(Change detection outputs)
________

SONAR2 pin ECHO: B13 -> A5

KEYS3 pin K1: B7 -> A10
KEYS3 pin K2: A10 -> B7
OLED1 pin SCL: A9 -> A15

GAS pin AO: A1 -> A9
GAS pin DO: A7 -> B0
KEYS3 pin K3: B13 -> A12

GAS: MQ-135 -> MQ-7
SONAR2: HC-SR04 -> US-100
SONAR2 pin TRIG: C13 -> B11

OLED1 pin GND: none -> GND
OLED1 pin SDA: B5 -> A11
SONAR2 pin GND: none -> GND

________

The span to print begins at the line containing "OLED1 pin GND: none -> GND" and ends at the final line of the entries; print it exactly and print nothing else.

_Response area:_
OLED1 pin GND: none -> GND
OLED1 pin SDA: B5 -> A11
SONAR2 pin GND: none -> GND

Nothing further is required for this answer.